### WORK INSTRUCTION:
The answer must be a single number: the count of lines in the records below that contain the word "ALARM".

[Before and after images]
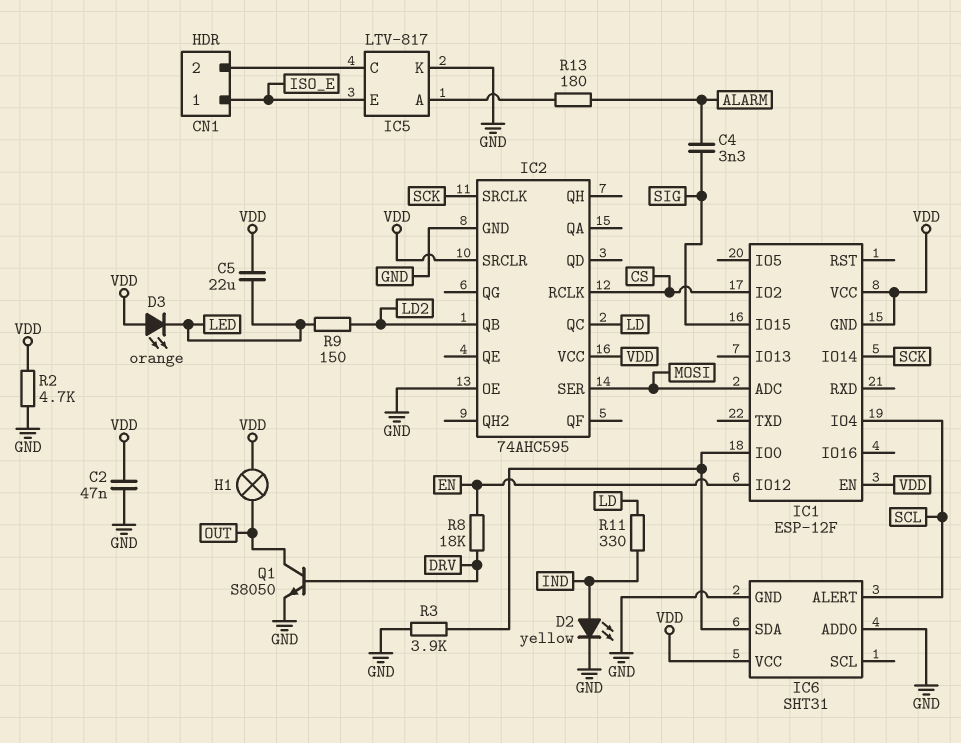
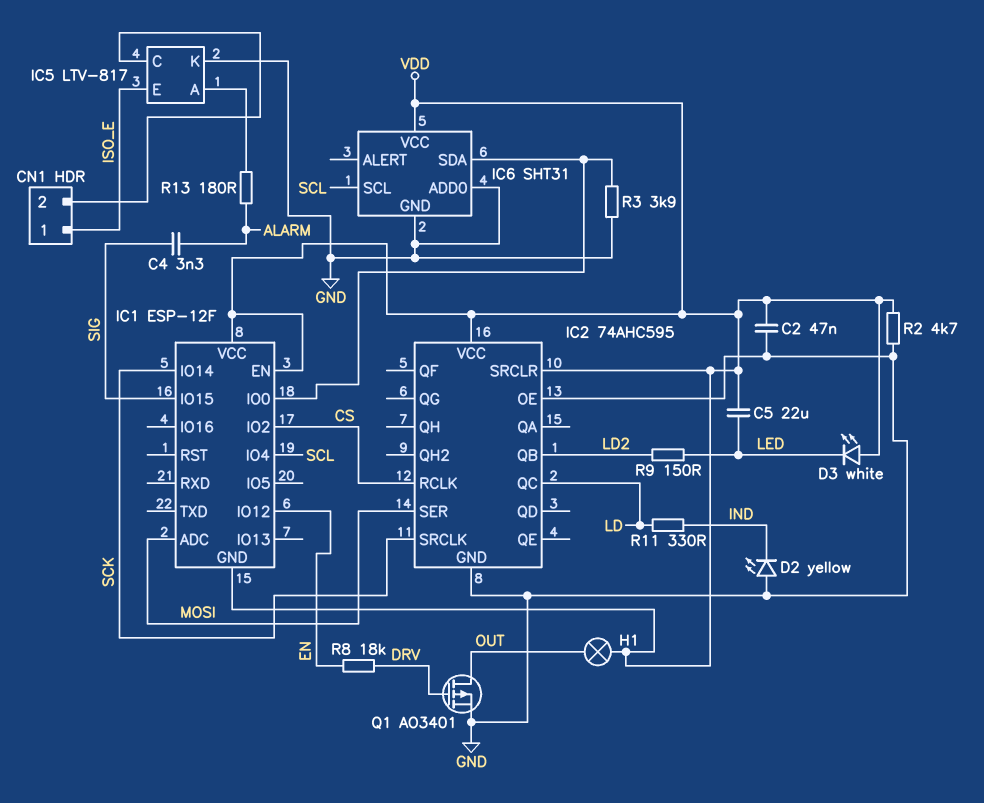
D2: LED yellow (A IND, K GND) -> LED yellow (A GND, K IND)
D3: LED orange (A VDD, K LED) -> LED white (A VDD, K LED)
IC6 pin ALERT: SCL -> none
IC6 pin SCL: none -> SCL
Q1: NPN S8050 (B DRV, C OUT, E GND) -> PMOS AO3401 (G DRV, D OUT, S GND)

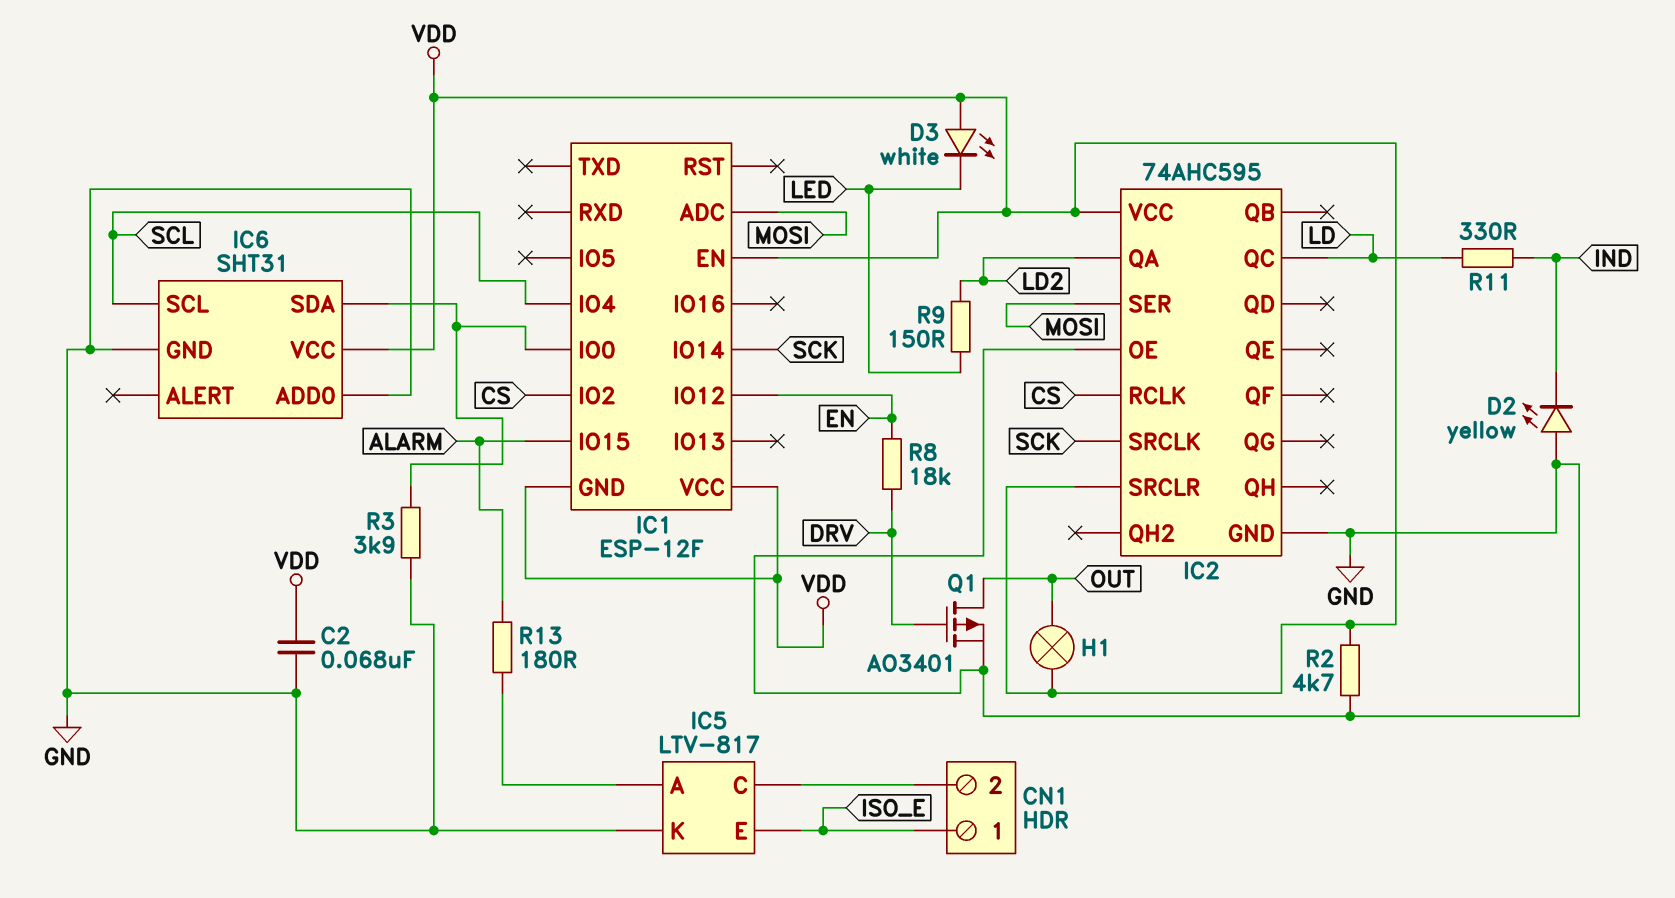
C2: 47nF (GND, VDD) -> 68nF (GND, VDD)
C4: 3.3nF (ALARM, SIG) -> none
C5: 22uF (LED, VDD) -> none
IC1 pin IO15: SIG -> ALARM
IC2 pin QA: none -> LD2
IC2 pin QB: LD2 -> none

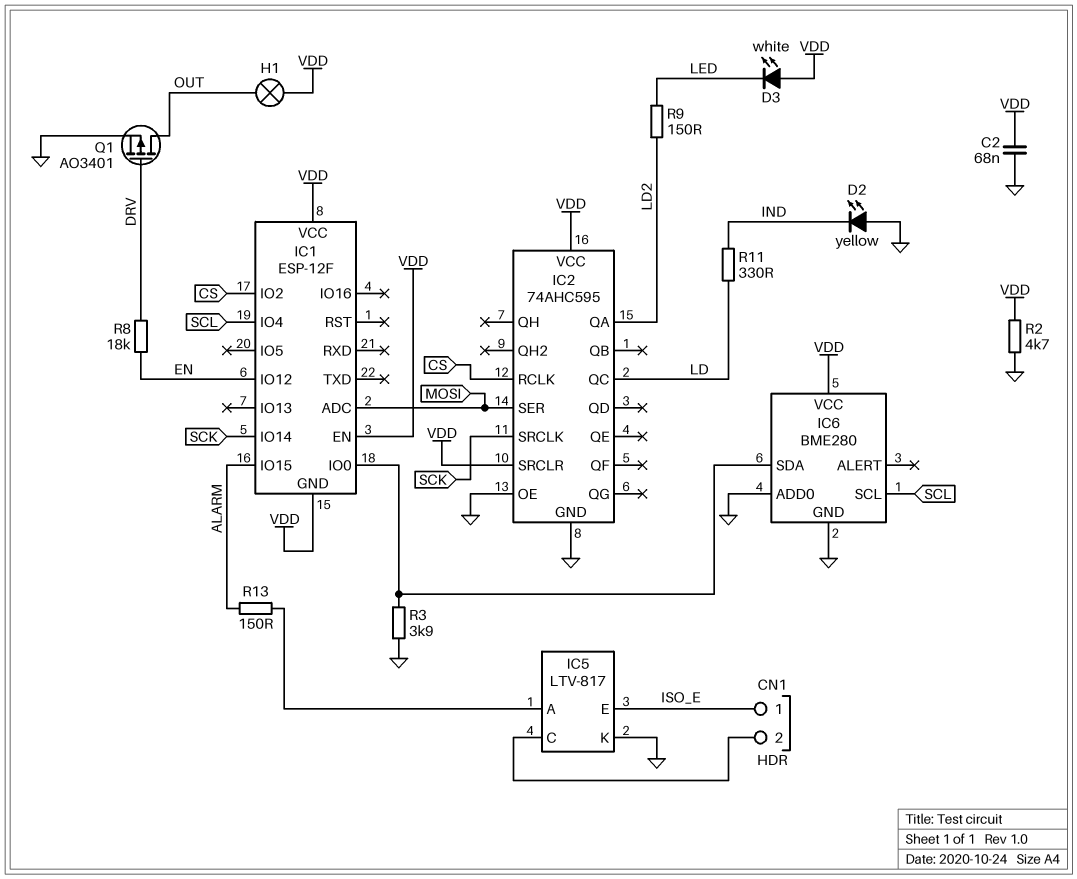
IC6: SHT31 -> BME280
R13: 180 (ALARM, IC5/A) -> 150 (ALARM, IC5/A)

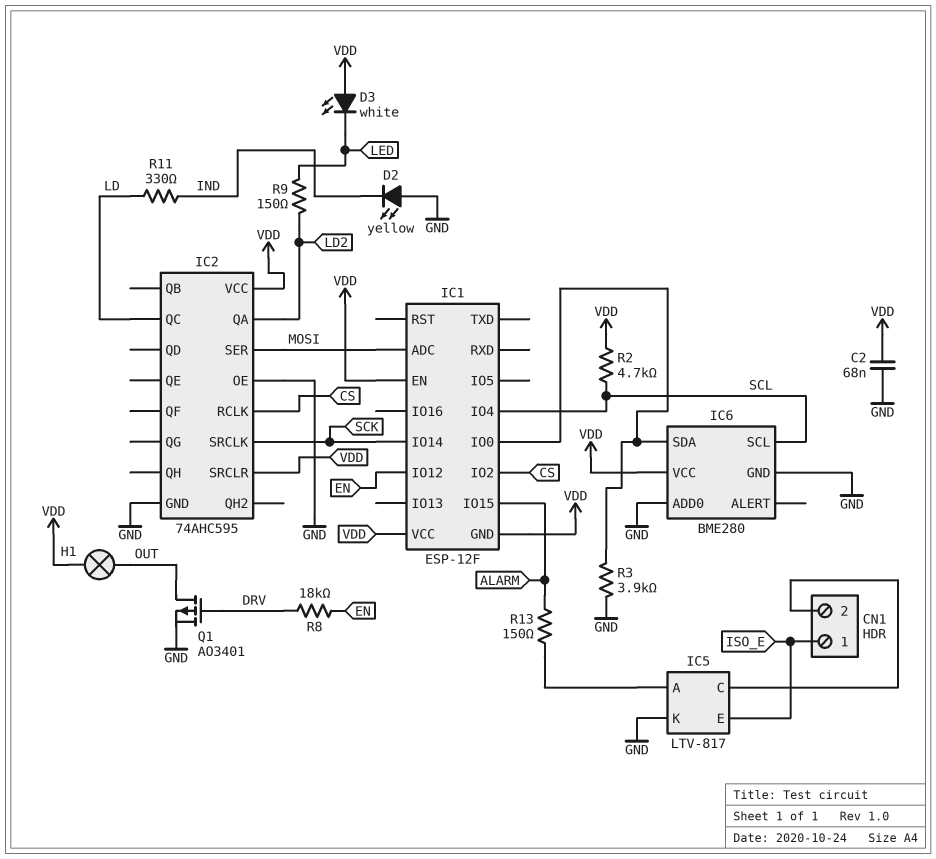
R2: 4.7k (GND, VDD) -> 4.7k (SCL, VDD)

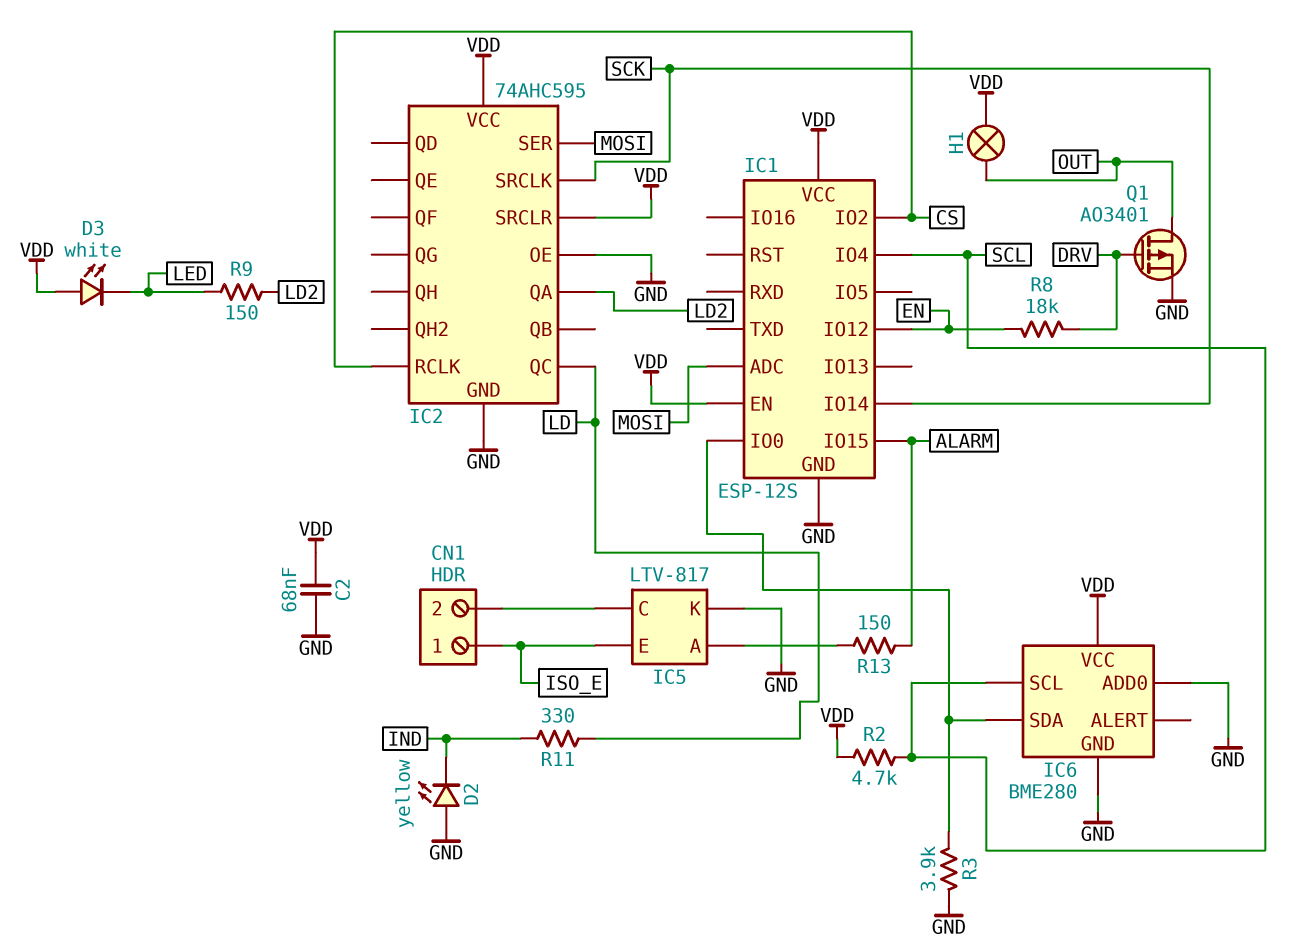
IC1: ESP-12F -> ESP-12S
IC1 pin GND: VDD -> GND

### REPLY TO THE TASK:
3